[Source data Boundary: Start]
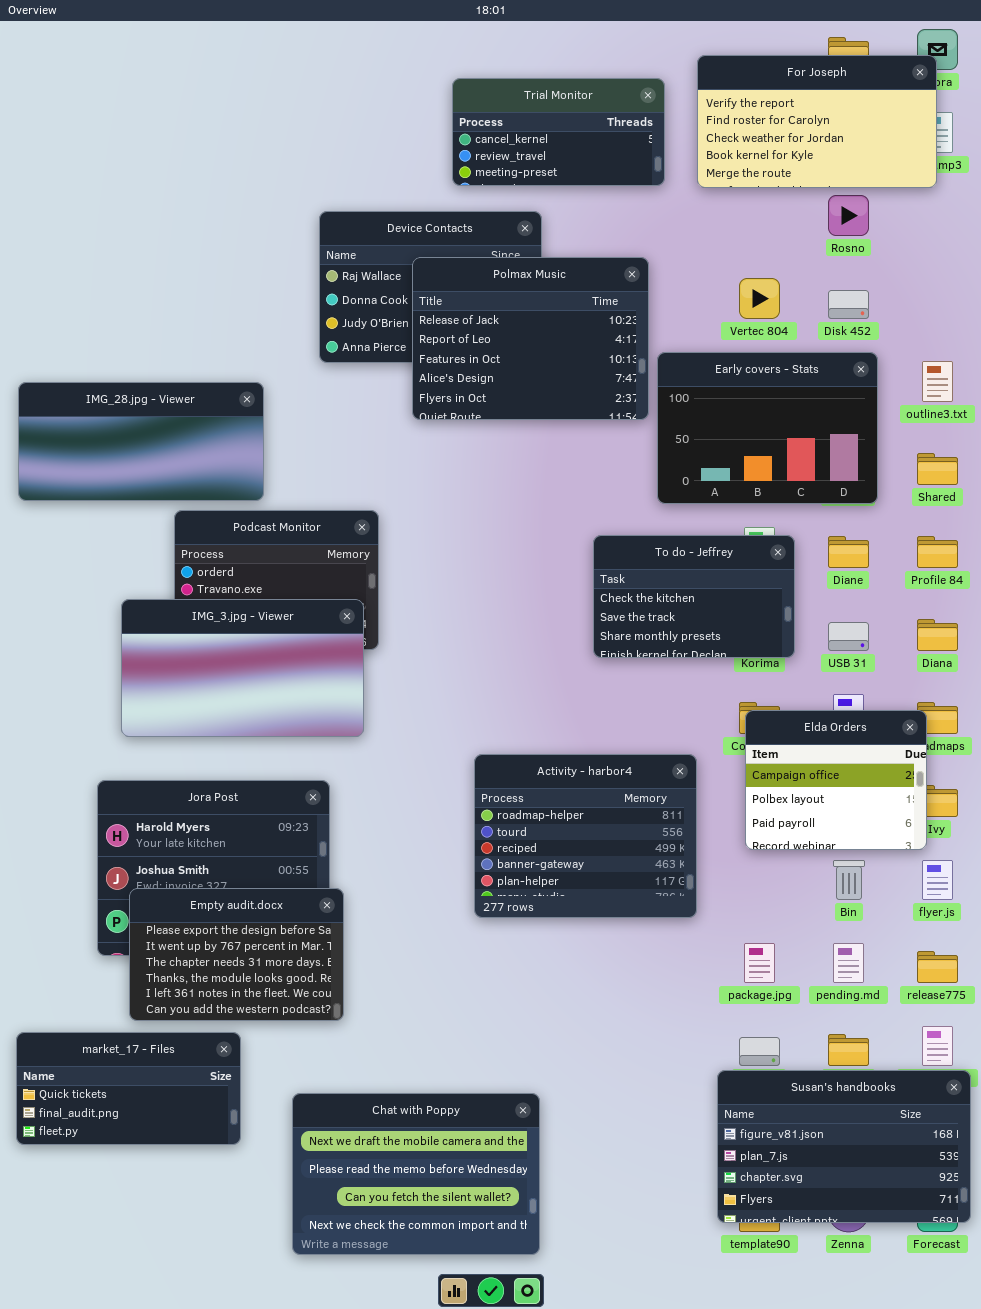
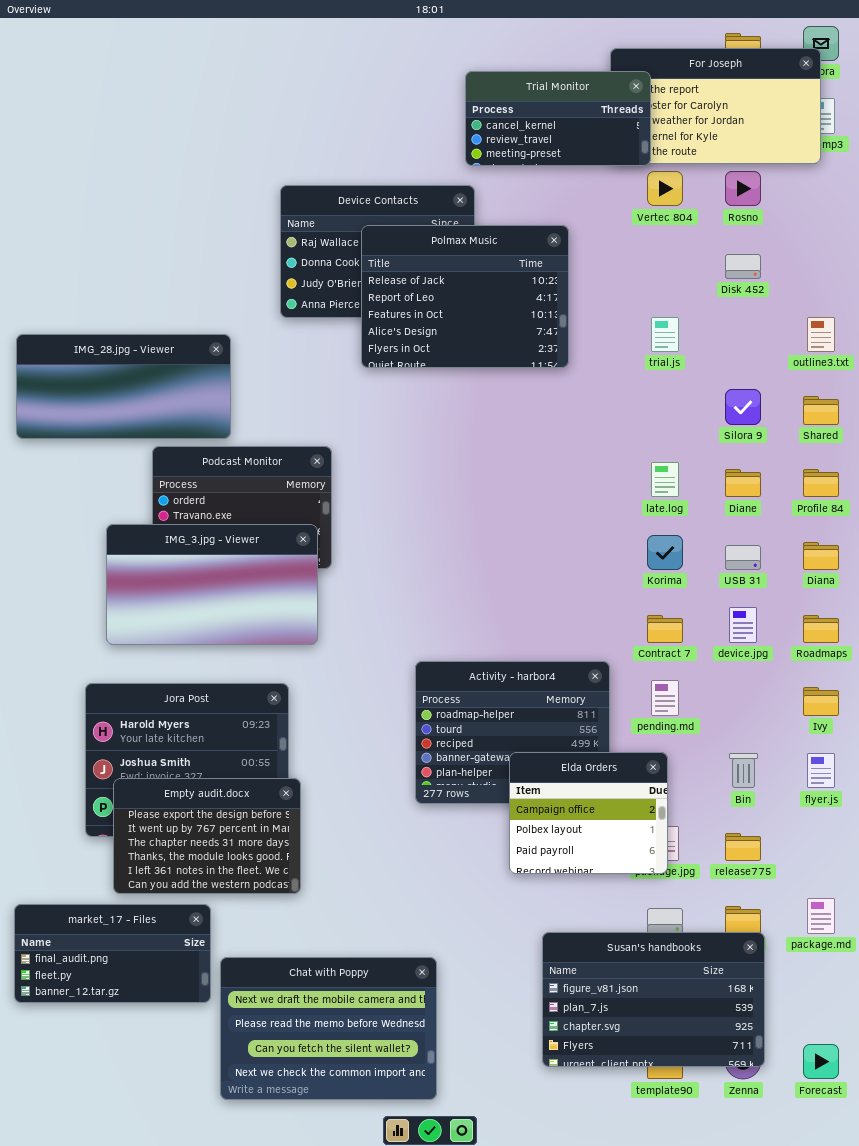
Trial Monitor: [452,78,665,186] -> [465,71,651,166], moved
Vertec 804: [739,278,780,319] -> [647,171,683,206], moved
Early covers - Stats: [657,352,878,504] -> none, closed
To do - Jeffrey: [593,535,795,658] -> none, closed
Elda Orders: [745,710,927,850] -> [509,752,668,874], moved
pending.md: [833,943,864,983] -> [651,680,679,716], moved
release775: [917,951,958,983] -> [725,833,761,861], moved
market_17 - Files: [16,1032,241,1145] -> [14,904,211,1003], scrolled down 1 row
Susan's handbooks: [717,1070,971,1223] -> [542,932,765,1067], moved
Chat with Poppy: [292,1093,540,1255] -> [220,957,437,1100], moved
[Source data Boundary: End]
Task goal - Only the pictures in the listing above get left out; print everything else exactly.

Final answer -
Trial Monitor: [452,78,665,186] -> [465,71,651,166], moved
Vertec 804: [739,278,780,319] -> [647,171,683,206], moved
Early covers - Stats: [657,352,878,504] -> none, closed
To do - Jeffrey: [593,535,795,658] -> none, closed
Elda Orders: [745,710,927,850] -> [509,752,668,874], moved
pending.md: [833,943,864,983] -> [651,680,679,716], moved
release775: [917,951,958,983] -> [725,833,761,861], moved
market_17 - Files: [16,1032,241,1145] -> [14,904,211,1003], scrolled down 1 row
Susan's handbooks: [717,1070,971,1223] -> [542,932,765,1067], moved
Chat with Poppy: [292,1093,540,1255] -> [220,957,437,1100], moved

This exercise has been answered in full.